(Dataset items)

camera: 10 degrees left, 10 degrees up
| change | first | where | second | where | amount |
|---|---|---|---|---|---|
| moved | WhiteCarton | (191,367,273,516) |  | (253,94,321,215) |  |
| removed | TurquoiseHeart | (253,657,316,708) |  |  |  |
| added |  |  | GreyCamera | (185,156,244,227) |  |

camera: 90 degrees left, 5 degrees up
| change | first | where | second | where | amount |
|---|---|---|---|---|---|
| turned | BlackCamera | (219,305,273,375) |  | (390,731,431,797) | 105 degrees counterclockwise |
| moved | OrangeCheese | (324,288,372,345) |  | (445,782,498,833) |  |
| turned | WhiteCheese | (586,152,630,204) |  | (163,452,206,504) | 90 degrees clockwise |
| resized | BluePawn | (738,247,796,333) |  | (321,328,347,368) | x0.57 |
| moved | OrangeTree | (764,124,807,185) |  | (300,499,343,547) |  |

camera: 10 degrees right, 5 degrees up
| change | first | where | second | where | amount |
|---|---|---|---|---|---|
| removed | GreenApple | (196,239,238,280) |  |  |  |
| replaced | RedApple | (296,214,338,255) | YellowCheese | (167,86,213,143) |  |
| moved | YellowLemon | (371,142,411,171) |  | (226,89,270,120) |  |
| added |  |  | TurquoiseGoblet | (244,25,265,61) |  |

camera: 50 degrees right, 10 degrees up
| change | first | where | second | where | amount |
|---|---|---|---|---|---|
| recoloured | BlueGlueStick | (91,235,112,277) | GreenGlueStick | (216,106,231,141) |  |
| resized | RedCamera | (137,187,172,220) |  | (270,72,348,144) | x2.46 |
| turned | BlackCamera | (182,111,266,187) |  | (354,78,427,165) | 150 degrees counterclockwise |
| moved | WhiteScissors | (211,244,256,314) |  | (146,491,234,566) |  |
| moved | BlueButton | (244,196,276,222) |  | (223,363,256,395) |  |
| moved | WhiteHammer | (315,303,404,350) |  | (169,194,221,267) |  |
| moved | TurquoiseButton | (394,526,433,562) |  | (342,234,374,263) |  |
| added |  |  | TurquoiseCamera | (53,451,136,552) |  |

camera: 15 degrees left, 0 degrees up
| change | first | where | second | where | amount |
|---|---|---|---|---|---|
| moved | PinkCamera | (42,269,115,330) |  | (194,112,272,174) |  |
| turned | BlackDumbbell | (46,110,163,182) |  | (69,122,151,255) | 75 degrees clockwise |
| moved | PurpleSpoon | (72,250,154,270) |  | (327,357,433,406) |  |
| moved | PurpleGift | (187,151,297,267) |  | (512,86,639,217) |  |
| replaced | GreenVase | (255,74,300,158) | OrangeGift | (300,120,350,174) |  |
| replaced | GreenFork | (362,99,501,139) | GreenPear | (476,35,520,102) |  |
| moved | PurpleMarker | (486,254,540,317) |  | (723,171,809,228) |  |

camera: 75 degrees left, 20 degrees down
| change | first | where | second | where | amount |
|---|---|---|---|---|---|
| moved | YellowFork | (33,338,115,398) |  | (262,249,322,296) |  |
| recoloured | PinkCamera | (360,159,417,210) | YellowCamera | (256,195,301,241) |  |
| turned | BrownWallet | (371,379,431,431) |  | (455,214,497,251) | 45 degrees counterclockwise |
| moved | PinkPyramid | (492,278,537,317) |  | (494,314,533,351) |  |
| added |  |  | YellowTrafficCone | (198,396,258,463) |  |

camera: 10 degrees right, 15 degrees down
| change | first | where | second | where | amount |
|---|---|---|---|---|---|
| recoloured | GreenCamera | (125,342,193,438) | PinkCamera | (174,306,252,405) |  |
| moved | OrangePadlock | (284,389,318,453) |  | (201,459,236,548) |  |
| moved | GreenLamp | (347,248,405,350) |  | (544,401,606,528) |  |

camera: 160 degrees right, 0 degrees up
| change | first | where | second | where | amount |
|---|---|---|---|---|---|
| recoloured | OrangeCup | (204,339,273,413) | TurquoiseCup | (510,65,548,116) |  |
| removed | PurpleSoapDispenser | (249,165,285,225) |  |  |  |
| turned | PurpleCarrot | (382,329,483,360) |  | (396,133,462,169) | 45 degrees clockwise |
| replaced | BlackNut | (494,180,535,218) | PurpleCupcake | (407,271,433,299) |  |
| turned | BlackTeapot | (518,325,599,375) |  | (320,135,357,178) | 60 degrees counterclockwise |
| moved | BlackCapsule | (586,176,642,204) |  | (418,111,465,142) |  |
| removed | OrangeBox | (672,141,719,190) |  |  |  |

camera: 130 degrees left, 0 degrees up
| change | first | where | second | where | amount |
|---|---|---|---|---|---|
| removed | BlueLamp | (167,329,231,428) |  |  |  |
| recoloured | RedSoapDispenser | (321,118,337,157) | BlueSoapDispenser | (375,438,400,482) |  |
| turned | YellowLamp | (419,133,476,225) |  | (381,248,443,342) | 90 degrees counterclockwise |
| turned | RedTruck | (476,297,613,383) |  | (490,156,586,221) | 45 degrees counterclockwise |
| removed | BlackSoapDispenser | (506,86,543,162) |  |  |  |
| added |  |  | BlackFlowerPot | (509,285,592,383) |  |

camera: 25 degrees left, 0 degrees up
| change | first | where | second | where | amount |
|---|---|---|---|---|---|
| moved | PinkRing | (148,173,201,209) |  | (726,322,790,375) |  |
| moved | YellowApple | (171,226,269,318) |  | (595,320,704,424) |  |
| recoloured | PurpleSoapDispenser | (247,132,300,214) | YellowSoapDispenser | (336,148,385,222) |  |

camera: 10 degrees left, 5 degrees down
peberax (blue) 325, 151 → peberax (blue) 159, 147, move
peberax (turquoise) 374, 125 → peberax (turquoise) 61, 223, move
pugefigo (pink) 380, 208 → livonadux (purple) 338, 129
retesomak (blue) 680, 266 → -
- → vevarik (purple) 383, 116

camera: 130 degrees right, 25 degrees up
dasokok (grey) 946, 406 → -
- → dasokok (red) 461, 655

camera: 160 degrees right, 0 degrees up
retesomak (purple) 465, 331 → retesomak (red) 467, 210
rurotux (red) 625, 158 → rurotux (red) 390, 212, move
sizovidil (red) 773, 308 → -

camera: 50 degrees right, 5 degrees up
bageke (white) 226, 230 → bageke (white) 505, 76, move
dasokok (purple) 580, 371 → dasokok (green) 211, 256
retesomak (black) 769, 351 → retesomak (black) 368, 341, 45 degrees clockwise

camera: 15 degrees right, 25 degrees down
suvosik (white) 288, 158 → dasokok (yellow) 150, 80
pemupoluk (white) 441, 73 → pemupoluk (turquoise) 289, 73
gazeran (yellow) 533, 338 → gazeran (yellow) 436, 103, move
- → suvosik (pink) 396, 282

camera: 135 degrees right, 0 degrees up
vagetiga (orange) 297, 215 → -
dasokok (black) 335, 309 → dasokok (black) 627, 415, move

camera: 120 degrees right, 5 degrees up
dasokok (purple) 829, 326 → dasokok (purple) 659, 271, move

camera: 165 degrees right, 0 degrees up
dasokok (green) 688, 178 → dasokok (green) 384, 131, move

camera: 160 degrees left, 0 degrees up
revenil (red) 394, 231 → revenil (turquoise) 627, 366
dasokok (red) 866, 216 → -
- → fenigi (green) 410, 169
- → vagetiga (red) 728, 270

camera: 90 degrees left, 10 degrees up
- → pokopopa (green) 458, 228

■ **Work order**: Set down all of the records shown above once more, exactly.

■ **Response for this exercise**:
camera: 10 degrees left, 10 degrees up
| change | first | where | second | where | amount |
|---|---|---|---|---|---|
| moved | WhiteCarton | (191,367,273,516) |  | (253,94,321,215) |  |
| removed | TurquoiseHeart | (253,657,316,708) |  |  |  |
| added |  |  | GreyCamera | (185,156,244,227) |  |

camera: 90 degrees left, 5 degrees up
| change | first | where | second | where | amount |
|---|---|---|---|---|---|
| turned | BlackCamera | (219,305,273,375) |  | (390,731,431,797) | 105 degrees counterclockwise |
| moved | OrangeCheese | (324,288,372,345) |  | (445,782,498,833) |  |
| turned | WhiteCheese | (586,152,630,204) |  | (163,452,206,504) | 90 degrees clockwise |
| resized | BluePawn | (738,247,796,333) |  | (321,328,347,368) | x0.57 |
| moved | OrangeTree | (764,124,807,185) |  | (300,499,343,547) |  |

camera: 10 degrees right, 5 degrees up
| change | first | where | second | where | amount |
|---|---|---|---|---|---|
| removed | GreenApple | (196,239,238,280) |  |  |  |
| replaced | RedApple | (296,214,338,255) | YellowCheese | (167,86,213,143) |  |
| moved | YellowLemon | (371,142,411,171) |  | (226,89,270,120) |  |
| added |  |  | TurquoiseGoblet | (244,25,265,61) |  |

camera: 50 degrees right, 10 degrees up
| change | first | where | second | where | amount |
|---|---|---|---|---|---|
| recoloured | BlueGlueStick | (91,235,112,277) | GreenGlueStick | (216,106,231,141) |  |
| resized | RedCamera | (137,187,172,220) |  | (270,72,348,144) | x2.46 |
| turned | BlackCamera | (182,111,266,187) |  | (354,78,427,165) | 150 degrees counterclockwise |
| moved | WhiteScissors | (211,244,256,314) |  | (146,491,234,566) |  |
| moved | BlueButton | (244,196,276,222) |  | (223,363,256,395) |  |
| moved | WhiteHammer | (315,303,404,350) |  | (169,194,221,267) |  |
| moved | TurquoiseButton | (394,526,433,562) |  | (342,234,374,263) |  |
| added |  |  | TurquoiseCamera | (53,451,136,552) |  |

camera: 15 degrees left, 0 degrees up
| change | first | where | second | where | amount |
|---|---|---|---|---|---|
| moved | PinkCamera | (42,269,115,330) |  | (194,112,272,174) |  |
| turned | BlackDumbbell | (46,110,163,182) |  | (69,122,151,255) | 75 degrees clockwise |
| moved | PurpleSpoon | (72,250,154,270) |  | (327,357,433,406) |  |
| moved | PurpleGift | (187,151,297,267) |  | (512,86,639,217) |  |
| replaced | GreenVase | (255,74,300,158) | OrangeGift | (300,120,350,174) |  |
| replaced | GreenFork | (362,99,501,139) | GreenPear | (476,35,520,102) |  |
| moved | PurpleMarker | (486,254,540,317) |  | (723,171,809,228) |  |

camera: 75 degrees left, 20 degrees down
| change | first | where | second | where | amount |
|---|---|---|---|---|---|
| moved | YellowFork | (33,338,115,398) |  | (262,249,322,296) |  |
| recoloured | PinkCamera | (360,159,417,210) | YellowCamera | (256,195,301,241) |  |
| turned | BrownWallet | (371,379,431,431) |  | (455,214,497,251) | 45 degrees counterclockwise |
| moved | PinkPyramid | (492,278,537,317) |  | (494,314,533,351) |  |
| added |  |  | YellowTrafficCone | (198,396,258,463) |  |

camera: 10 degrees right, 15 degrees down
| change | first | where | second | where | amount |
|---|---|---|---|---|---|
| recoloured | GreenCamera | (125,342,193,438) | PinkCamera | (174,306,252,405) |  |
| moved | OrangePadlock | (284,389,318,453) |  | (201,459,236,548) |  |
| moved | GreenLamp | (347,248,405,350) |  | (544,401,606,528) |  |

camera: 160 degrees right, 0 degrees up
| change | first | where | second | where | amount |
|---|---|---|---|---|---|
| recoloured | OrangeCup | (204,339,273,413) | TurquoiseCup | (510,65,548,116) |  |
| removed | PurpleSoapDispenser | (249,165,285,225) |  |  |  |
| turned | PurpleCarrot | (382,329,483,360) |  | (396,133,462,169) | 45 degrees clockwise |
| replaced | BlackNut | (494,180,535,218) | PurpleCupcake | (407,271,433,299) |  |
| turned | BlackTeapot | (518,325,599,375) |  | (320,135,357,178) | 60 degrees counterclockwise |
| moved | BlackCapsule | (586,176,642,204) |  | (418,111,465,142) |  |
| removed | OrangeBox | (672,141,719,190) |  |  |  |

camera: 130 degrees left, 0 degrees up
| change | first | where | second | where | amount |
|---|---|---|---|---|---|
| removed | BlueLamp | (167,329,231,428) |  |  |  |
| recoloured | RedSoapDispenser | (321,118,337,157) | BlueSoapDispenser | (375,438,400,482) |  |
| turned | YellowLamp | (419,133,476,225) |  | (381,248,443,342) | 90 degrees counterclockwise |
| turned | RedTruck | (476,297,613,383) |  | (490,156,586,221) | 45 degrees counterclockwise |
| removed | BlackSoapDispenser | (506,86,543,162) |  |  |  |
| added |  |  | BlackFlowerPot | (509,285,592,383) |  |

camera: 25 degrees left, 0 degrees up
| change | first | where | second | where | amount |
|---|---|---|---|---|---|
| moved | PinkRing | (148,173,201,209) |  | (726,322,790,375) |  |
| moved | YellowApple | (171,226,269,318) |  | (595,320,704,424) |  |
| recoloured | PurpleSoapDispenser | (247,132,300,214) | YellowSoapDispenser | (336,148,385,222) |  |

camera: 10 degrees left, 5 degrees down
peberax (blue) 325, 151 → peberax (blue) 159, 147, move
peberax (turquoise) 374, 125 → peberax (turquoise) 61, 223, move
pugefigo (pink) 380, 208 → livonadux (purple) 338, 129
retesomak (blue) 680, 266 → -
- → vevarik (purple) 383, 116

camera: 130 degrees right, 25 degrees up
dasokok (grey) 946, 406 → -
- → dasokok (red) 461, 655

camera: 160 degrees right, 0 degrees up
retesomak (purple) 465, 331 → retesomak (red) 467, 210
rurotux (red) 625, 158 → rurotux (red) 390, 212, move
sizovidil (red) 773, 308 → -

camera: 50 degrees right, 5 degrees up
bageke (white) 226, 230 → bageke (white) 505, 76, move
dasokok (purple) 580, 371 → dasokok (green) 211, 256
retesomak (black) 769, 351 → retesomak (black) 368, 341, 45 degrees clockwise

camera: 15 degrees right, 25 degrees down
suvosik (white) 288, 158 → dasokok (yellow) 150, 80
pemupoluk (white) 441, 73 → pemupoluk (turquoise) 289, 73
gazeran (yellow) 533, 338 → gazeran (yellow) 436, 103, move
- → suvosik (pink) 396, 282

camera: 135 degrees right, 0 degrees up
vagetiga (orange) 297, 215 → -
dasokok (black) 335, 309 → dasokok (black) 627, 415, move

camera: 120 degrees right, 5 degrees up
dasokok (purple) 829, 326 → dasokok (purple) 659, 271, move

camera: 165 degrees right, 0 degrees up
dasokok (green) 688, 178 → dasokok (green) 384, 131, move

camera: 160 degrees left, 0 degrees up
revenil (red) 394, 231 → revenil (turquoise) 627, 366
dasokok (red) 866, 216 → -
- → fenigi (green) 410, 169
- → vagetiga (red) 728, 270

camera: 90 degrees left, 10 degrees up
- → pokopopa (green) 458, 228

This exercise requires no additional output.